• **EXERCISE AIM**:
Please give back word for word the lines of the material below between the line containing "FAN2: D4184 -> IRF520" and the line containing "RADIO3 pin CSN: D0 -> D7", inclusive.

• **DATA**:

++++++

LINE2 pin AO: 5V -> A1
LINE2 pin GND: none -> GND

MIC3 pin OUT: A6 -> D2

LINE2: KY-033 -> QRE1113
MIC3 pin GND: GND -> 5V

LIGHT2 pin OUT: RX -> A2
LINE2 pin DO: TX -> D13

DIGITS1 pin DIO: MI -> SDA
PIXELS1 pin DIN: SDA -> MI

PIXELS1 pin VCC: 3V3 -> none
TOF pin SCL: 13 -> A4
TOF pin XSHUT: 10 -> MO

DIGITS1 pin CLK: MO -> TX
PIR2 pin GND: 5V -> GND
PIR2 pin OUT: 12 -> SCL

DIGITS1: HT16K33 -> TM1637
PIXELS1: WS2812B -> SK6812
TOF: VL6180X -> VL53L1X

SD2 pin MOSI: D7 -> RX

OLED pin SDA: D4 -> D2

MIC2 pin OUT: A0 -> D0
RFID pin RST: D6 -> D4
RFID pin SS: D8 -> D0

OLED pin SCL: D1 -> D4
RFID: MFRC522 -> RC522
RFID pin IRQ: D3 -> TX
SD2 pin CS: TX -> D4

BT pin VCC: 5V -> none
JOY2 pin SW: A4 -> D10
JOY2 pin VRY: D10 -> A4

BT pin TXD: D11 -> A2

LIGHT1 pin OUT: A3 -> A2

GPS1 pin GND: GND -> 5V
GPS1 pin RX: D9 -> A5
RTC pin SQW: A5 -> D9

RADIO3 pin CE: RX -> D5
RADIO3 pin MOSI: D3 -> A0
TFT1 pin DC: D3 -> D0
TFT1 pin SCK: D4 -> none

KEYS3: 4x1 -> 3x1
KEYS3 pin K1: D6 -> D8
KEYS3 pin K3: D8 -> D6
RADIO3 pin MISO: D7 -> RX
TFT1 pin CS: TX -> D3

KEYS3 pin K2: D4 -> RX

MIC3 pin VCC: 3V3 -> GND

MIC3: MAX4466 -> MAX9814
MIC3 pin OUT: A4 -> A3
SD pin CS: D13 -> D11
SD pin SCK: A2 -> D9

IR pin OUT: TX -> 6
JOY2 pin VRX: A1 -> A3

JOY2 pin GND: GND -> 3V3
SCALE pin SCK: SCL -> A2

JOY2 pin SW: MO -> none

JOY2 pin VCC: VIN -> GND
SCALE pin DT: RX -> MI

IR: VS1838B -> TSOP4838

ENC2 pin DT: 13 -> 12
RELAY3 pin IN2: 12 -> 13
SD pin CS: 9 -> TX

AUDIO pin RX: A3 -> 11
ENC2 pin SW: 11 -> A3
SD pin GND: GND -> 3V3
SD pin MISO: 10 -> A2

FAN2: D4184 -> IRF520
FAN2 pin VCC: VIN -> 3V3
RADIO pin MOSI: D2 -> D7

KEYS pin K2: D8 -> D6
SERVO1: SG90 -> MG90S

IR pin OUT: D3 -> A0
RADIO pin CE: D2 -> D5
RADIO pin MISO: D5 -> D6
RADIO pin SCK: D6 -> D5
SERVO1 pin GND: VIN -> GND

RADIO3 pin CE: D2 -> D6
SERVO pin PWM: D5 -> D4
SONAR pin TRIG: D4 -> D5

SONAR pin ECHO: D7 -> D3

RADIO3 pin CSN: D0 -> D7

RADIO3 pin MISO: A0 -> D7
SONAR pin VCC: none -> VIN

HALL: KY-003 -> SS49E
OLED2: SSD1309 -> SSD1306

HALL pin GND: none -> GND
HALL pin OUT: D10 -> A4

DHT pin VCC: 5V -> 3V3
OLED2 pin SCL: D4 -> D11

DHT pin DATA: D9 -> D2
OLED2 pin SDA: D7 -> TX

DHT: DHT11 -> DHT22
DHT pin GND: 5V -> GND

++++++

• **RESPONSE BELOW**:
FAN2: D4184 -> IRF520
FAN2 pin VCC: VIN -> 3V3
RADIO pin MOSI: D2 -> D7

KEYS pin K2: D8 -> D6
SERVO1: SG90 -> MG90S

IR pin OUT: D3 -> A0
RADIO pin CE: D2 -> D5
RADIO pin MISO: D5 -> D6
RADIO pin SCK: D6 -> D5
SERVO1 pin GND: VIN -> GND

RADIO3 pin CE: D2 -> D6
SERVO pin PWM: D5 -> D4
SONAR pin TRIG: D4 -> D5

SONAR pin ECHO: D7 -> D3

RADIO3 pin CSN: D0 -> D7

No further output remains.